## The task
Transcribe the line containing "cyan brick F8:G10" and every line after it, exactly, through the end of the records.

Extracted data entries:
━━━━━━━━━━━━━━━━

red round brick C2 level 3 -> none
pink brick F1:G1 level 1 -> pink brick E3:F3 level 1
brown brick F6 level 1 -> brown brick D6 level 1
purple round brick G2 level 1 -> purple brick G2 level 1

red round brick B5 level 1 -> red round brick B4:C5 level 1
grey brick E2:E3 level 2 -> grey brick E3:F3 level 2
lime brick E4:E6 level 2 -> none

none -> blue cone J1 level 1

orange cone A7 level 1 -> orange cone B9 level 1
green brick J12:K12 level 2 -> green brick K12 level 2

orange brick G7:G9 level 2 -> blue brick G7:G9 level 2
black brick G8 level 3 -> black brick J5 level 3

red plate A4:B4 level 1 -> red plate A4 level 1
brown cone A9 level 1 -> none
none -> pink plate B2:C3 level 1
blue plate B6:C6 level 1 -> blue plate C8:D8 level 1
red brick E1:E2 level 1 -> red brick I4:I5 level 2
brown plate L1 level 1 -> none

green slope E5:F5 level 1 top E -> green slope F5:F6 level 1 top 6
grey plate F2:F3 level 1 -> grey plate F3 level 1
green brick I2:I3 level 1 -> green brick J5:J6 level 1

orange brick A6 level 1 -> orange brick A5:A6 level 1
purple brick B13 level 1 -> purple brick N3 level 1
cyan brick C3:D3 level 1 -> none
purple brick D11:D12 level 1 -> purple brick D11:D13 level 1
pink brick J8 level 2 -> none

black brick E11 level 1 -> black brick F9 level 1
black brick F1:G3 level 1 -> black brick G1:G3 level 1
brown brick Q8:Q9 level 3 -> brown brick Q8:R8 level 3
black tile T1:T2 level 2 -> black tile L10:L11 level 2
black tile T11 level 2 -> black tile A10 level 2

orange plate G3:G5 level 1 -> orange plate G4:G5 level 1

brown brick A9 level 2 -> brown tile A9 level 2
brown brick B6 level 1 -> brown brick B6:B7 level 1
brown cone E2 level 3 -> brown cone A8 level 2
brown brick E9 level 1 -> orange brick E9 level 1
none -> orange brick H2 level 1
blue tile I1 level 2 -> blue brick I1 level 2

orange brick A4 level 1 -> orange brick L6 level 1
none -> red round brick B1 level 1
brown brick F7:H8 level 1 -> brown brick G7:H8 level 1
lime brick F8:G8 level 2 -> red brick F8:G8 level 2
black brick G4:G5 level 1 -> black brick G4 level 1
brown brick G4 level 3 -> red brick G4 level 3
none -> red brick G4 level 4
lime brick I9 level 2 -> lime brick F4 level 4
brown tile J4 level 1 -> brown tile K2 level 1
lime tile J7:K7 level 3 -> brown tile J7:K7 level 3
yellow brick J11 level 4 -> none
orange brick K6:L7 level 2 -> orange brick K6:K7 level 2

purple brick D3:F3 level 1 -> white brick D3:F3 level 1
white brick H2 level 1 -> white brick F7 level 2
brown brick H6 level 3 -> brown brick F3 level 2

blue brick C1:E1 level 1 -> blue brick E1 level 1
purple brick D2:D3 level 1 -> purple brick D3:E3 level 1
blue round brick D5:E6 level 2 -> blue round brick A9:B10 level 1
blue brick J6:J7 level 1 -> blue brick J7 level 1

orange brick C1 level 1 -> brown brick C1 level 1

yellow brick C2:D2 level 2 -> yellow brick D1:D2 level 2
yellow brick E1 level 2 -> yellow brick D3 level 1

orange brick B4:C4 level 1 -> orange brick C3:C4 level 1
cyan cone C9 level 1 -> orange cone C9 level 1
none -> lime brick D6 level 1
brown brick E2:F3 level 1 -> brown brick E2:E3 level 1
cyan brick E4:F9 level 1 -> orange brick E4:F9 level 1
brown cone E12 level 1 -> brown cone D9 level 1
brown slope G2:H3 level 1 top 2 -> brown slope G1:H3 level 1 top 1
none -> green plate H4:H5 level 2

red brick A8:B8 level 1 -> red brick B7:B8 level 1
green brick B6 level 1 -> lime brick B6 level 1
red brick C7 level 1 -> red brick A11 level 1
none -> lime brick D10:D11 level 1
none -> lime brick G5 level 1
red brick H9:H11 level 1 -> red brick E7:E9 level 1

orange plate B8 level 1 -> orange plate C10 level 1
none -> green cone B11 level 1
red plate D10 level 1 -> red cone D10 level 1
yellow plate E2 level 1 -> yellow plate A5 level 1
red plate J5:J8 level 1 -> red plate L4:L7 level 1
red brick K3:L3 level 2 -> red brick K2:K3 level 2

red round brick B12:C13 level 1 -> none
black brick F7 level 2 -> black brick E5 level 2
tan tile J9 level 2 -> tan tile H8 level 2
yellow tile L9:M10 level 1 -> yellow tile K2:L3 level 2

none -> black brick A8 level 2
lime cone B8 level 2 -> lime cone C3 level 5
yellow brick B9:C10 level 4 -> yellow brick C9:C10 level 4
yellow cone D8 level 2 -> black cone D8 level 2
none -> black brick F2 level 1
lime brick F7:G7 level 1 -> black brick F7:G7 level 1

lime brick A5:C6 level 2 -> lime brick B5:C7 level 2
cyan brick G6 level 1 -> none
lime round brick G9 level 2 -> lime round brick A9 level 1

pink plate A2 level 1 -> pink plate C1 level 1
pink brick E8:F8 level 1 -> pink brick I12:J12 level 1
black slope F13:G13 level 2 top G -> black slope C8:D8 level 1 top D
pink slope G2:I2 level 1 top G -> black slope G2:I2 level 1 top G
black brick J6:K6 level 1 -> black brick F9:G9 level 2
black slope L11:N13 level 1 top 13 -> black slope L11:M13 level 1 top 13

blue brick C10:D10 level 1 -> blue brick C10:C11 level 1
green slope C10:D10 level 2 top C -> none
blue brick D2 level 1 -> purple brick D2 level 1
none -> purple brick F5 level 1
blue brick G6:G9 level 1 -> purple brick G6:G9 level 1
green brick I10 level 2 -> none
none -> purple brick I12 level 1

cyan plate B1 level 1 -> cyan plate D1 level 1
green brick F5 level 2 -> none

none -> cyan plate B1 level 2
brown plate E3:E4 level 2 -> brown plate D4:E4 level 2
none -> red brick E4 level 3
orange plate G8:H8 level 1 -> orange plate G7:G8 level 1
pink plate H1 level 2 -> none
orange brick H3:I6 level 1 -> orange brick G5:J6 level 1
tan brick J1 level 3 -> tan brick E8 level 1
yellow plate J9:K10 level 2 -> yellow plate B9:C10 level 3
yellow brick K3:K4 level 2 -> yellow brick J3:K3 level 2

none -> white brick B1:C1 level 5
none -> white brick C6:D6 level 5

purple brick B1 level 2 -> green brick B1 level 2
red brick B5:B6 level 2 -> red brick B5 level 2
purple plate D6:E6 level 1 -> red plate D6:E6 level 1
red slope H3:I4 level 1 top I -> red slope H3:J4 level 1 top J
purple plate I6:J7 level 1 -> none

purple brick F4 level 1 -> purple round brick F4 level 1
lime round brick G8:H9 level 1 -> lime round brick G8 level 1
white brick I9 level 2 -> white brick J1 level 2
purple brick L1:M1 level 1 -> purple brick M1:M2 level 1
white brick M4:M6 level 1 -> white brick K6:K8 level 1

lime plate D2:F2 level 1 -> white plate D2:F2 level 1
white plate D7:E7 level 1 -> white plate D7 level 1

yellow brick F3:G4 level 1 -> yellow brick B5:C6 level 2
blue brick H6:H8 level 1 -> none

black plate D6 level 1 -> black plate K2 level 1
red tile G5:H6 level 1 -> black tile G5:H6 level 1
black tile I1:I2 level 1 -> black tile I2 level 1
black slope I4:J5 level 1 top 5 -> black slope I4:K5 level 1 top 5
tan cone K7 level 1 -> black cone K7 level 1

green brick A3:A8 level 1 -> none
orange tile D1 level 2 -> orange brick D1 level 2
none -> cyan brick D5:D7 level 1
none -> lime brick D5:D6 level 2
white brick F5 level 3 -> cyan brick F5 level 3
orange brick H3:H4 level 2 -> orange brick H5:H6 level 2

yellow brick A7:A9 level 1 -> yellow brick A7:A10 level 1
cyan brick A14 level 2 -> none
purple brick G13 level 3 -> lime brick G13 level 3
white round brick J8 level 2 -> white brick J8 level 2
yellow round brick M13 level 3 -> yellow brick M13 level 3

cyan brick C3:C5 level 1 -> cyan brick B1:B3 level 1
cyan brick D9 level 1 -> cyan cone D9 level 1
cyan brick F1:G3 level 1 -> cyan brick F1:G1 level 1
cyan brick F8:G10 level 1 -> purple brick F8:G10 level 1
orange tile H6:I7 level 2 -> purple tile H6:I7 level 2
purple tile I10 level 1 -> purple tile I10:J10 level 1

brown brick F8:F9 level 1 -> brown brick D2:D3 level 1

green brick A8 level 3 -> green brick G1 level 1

━━━━━━━━━━━━━━━━

## Task result
cyan brick F8:G10 level 1 -> purple brick F8:G10 level 1
orange tile H6:I7 level 2 -> purple tile H6:I7 level 2
purple tile I10 level 1 -> purple tile I10:J10 level 1

brown brick F8:F9 level 1 -> brown brick D2:D3 level 1

green brick A8 level 3 -> green brick G1 level 1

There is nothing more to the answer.